Stored dataset items:
Start of Block

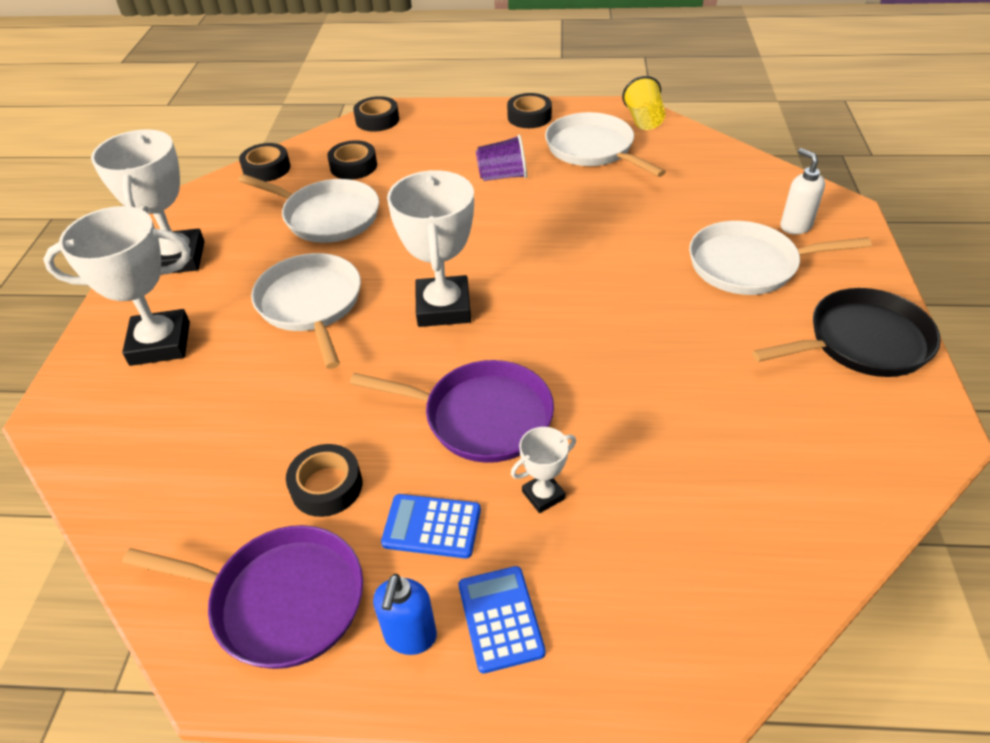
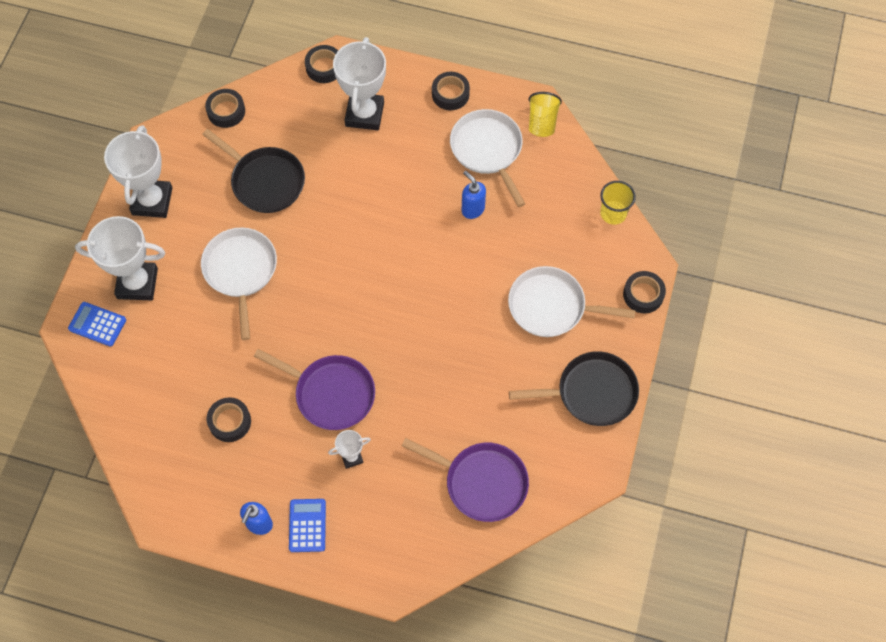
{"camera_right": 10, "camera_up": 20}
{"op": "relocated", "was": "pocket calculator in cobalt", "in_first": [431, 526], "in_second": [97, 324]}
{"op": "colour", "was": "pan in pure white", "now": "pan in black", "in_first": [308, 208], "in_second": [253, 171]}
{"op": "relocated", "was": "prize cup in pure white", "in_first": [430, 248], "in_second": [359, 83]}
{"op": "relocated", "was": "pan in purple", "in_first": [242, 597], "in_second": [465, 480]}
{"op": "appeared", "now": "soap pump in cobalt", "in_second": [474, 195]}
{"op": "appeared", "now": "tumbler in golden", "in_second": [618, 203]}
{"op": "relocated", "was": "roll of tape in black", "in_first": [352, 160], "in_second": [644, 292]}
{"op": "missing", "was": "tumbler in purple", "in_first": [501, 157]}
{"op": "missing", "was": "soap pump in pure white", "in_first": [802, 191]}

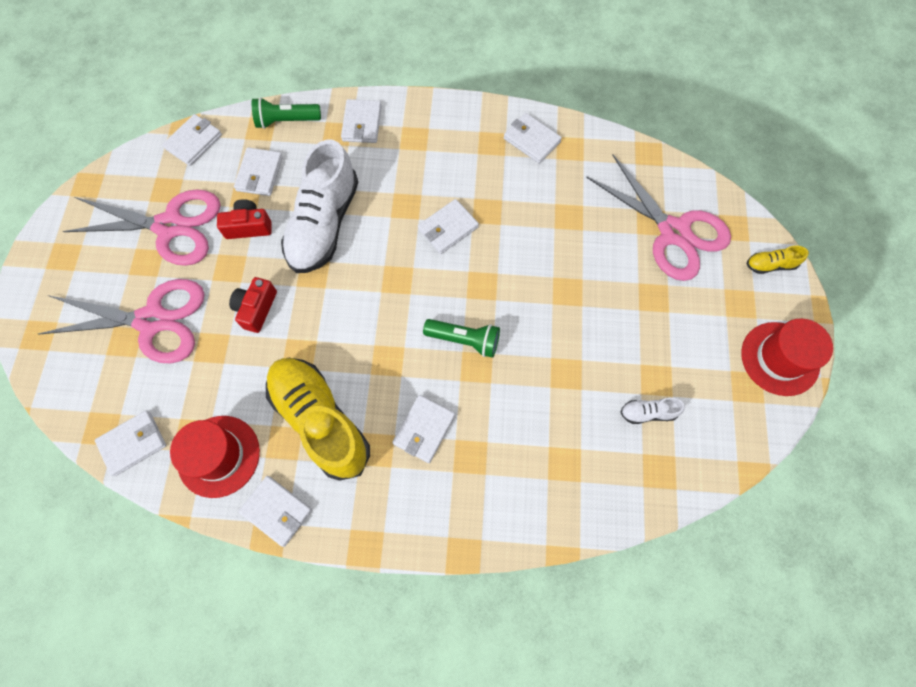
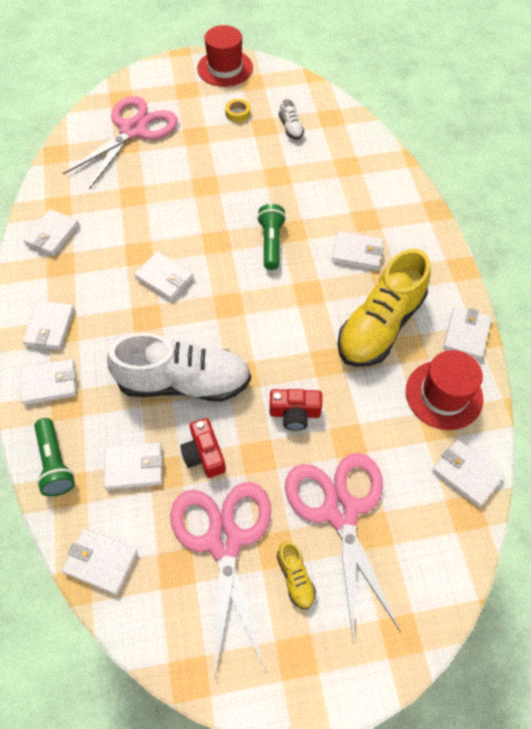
{"camera_right": -105, "camera_up": -10}
{"op": "appeared", "now": "billfold in pure white", "in_second": [48, 325]}
{"op": "appeared", "now": "roll of tape in golden", "in_second": [237, 110]}
{"op": "relocated", "was": "lace-up shoe in golden", "in_first": [778, 260], "in_second": [296, 575]}

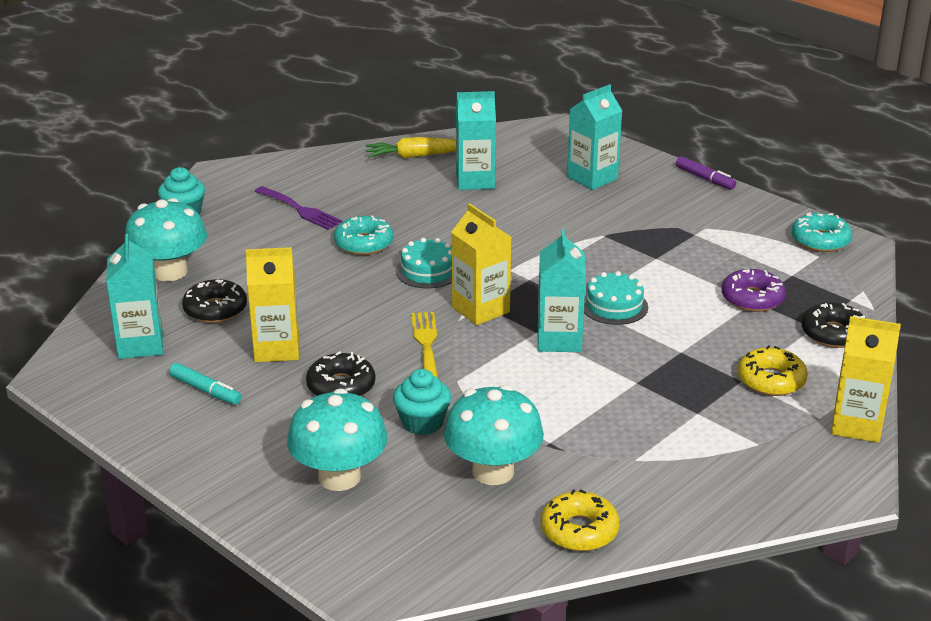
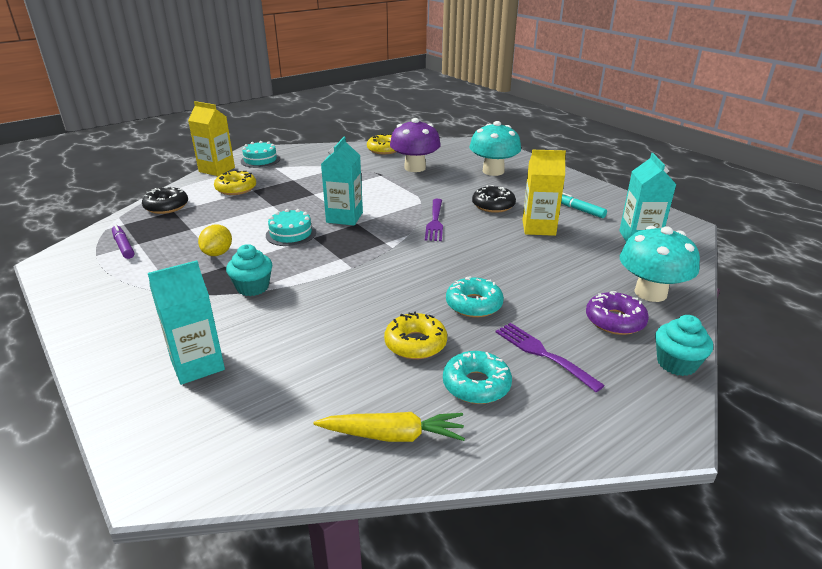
{"camera_right": -170, "camera_up": 0}
{"op": "relocated", "was": "marker in purple", "in_first": [706, 173], "in_second": [123, 241]}
{"op": "appeared", "now": "toy lemon in golden", "in_second": [215, 240]}
{"op": "relocated", "was": "cupcake in aqua", "in_first": [422, 402], "in_second": [249, 270]}
{"op": "relocated", "was": "cake in aqua", "in_first": [424, 263], "in_second": [260, 154]}
{"op": "appeared", "now": "donut in golden", "in_second": [415, 335]}
{"op": "colour", "was": "fungus in aqua", "now": "fungus in purple", "in_first": [494, 435], "in_second": [415, 145]}
{"op": "colour", "was": "fork in golden", "now": "fork in purple", "in_first": [424, 345], "in_second": [434, 220]}
{"op": "relocated", "was": "donut in aqua", "in_first": [822, 232], "in_second": [477, 377]}
{"op": "relocated", "was": "donut in purple", "in_first": [754, 290], "in_second": [617, 313]}
{"op": "missing", "was": "donut in black", "in_first": [214, 301]}
{"op": "missing", "was": "milk carton in golden", "in_first": [481, 264]}
{"op": "missing", "was": "milk carton in aqua", "in_first": [476, 140]}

End of Block

TASK TO CARRY OUT:
Repeat every entry exactly, but leave out the pictures.

RESULT FOR THIS EXERCISE:
{"camera_right": 10, "camera_up": 20}
{"op": "relocated", "was": "pocket calculator in cobalt", "in_first": [431, 526], "in_second": [97, 324]}
{"op": "colour", "was": "pan in pure white", "now": "pan in black", "in_first": [308, 208], "in_second": [253, 171]}
{"op": "relocated", "was": "prize cup in pure white", "in_first": [430, 248], "in_second": [359, 83]}
{"op": "relocated", "was": "pan in purple", "in_first": [242, 597], "in_second": [465, 480]}
{"op": "appeared", "now": "soap pump in cobalt", "in_second": [474, 195]}
{"op": "appeared", "now": "tumbler in golden", "in_second": [618, 203]}
{"op": "relocated", "was": "roll of tape in black", "in_first": [352, 160], "in_second": [644, 292]}
{"op": "missing", "was": "tumbler in purple", "in_first": [501, 157]}
{"op": "missing", "was": "soap pump in pure white", "in_first": [802, 191]}

{"camera_right": -105, "camera_up": -10}
{"op": "appeared", "now": "billfold in pure white", "in_second": [48, 325]}
{"op": "appeared", "now": "roll of tape in golden", "in_second": [237, 110]}
{"op": "relocated", "was": "lace-up shoe in golden", "in_first": [778, 260], "in_second": [296, 575]}

{"camera_right": -170, "camera_up": 0}
{"op": "relocated", "was": "marker in purple", "in_first": [706, 173], "in_second": [123, 241]}
{"op": "appeared", "now": "toy lemon in golden", "in_second": [215, 240]}
{"op": "relocated", "was": "cupcake in aqua", "in_first": [422, 402], "in_second": [249, 270]}
{"op": "relocated", "was": "cake in aqua", "in_first": [424, 263], "in_second": [260, 154]}
{"op": "appeared", "now": "donut in golden", "in_second": [415, 335]}
{"op": "colour", "was": "fungus in aqua", "now": "fungus in purple", "in_first": [494, 435], "in_second": [415, 145]}
{"op": "colour", "was": "fork in golden", "now": "fork in purple", "in_first": [424, 345], "in_second": [434, 220]}
{"op": "relocated", "was": "donut in aqua", "in_first": [822, 232], "in_second": [477, 377]}
{"op": "relocated", "was": "donut in purple", "in_first": [754, 290], "in_second": [617, 313]}
{"op": "missing", "was": "donut in black", "in_first": [214, 301]}
{"op": "missing", "was": "milk carton in golden", "in_first": [481, 264]}
{"op": "missing", "was": "milk carton in aqua", "in_first": [476, 140]}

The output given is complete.